• _EXERCISE INSTRUCTIONS_:
Could you restate the entries below word for word and leave out the pictures?

• _RECORD EXTRACTS_:
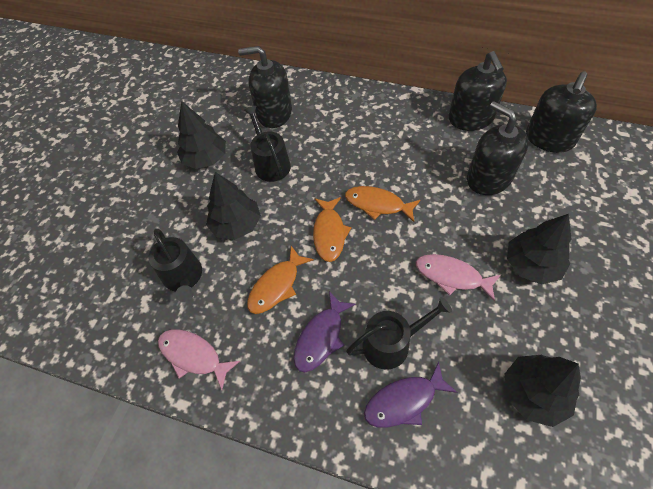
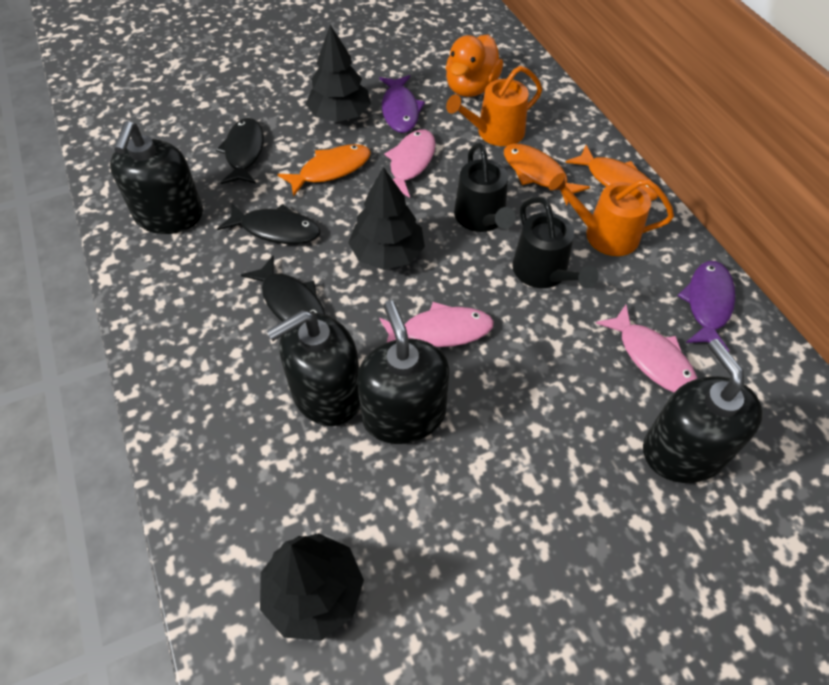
black fish: 0 -> 3
black tree: 4 -> 3
black watering can: 3 -> 2
orange duck: 0 -> 1
orange watering can: 0 -> 2
pink fish: 2 -> 3

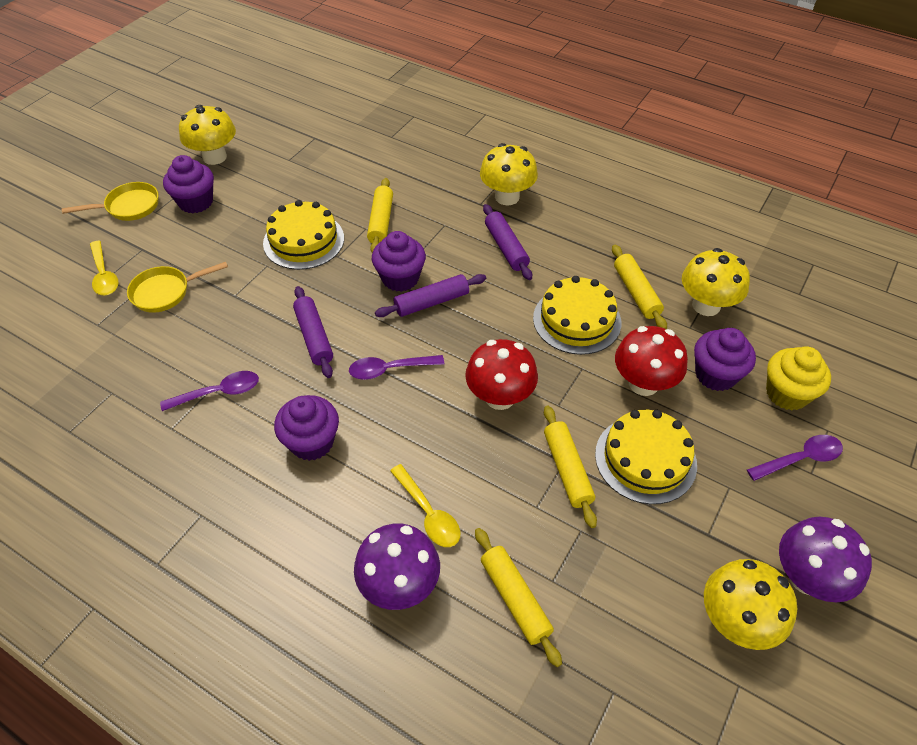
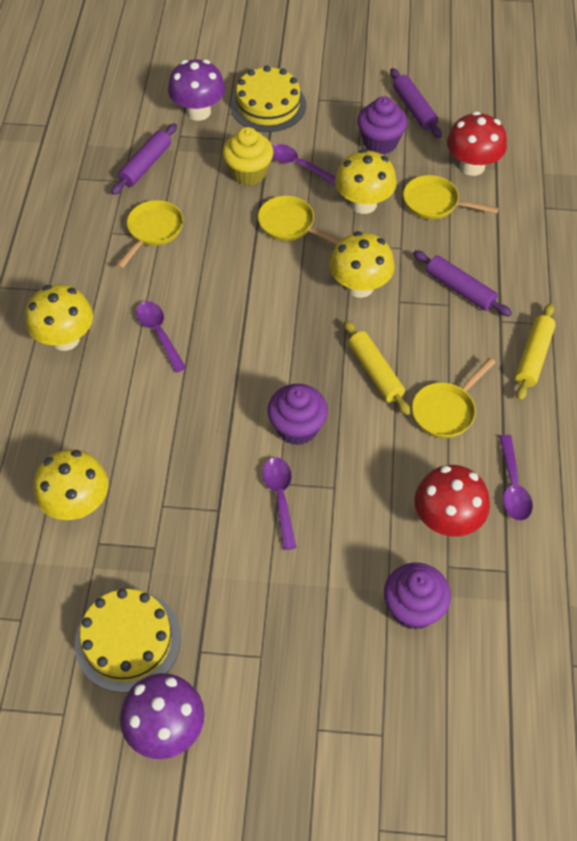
purple cupcake: 4 -> 3
purple spoon: 3 -> 4
yellow cake: 3 -> 2
yellow pan: 2 -> 4
yellow rolling pin: 4 -> 2
yellow spoon: 2 -> 0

• _WRITTEN RESPONSE_:
black fish: 0 -> 3
black tree: 4 -> 3
black watering can: 3 -> 2
orange duck: 0 -> 1
orange watering can: 0 -> 2
pink fish: 2 -> 3

purple cupcake: 4 -> 3
purple spoon: 3 -> 4
yellow cake: 3 -> 2
yellow pan: 2 -> 4
yellow rolling pin: 4 -> 2
yellow spoon: 2 -> 0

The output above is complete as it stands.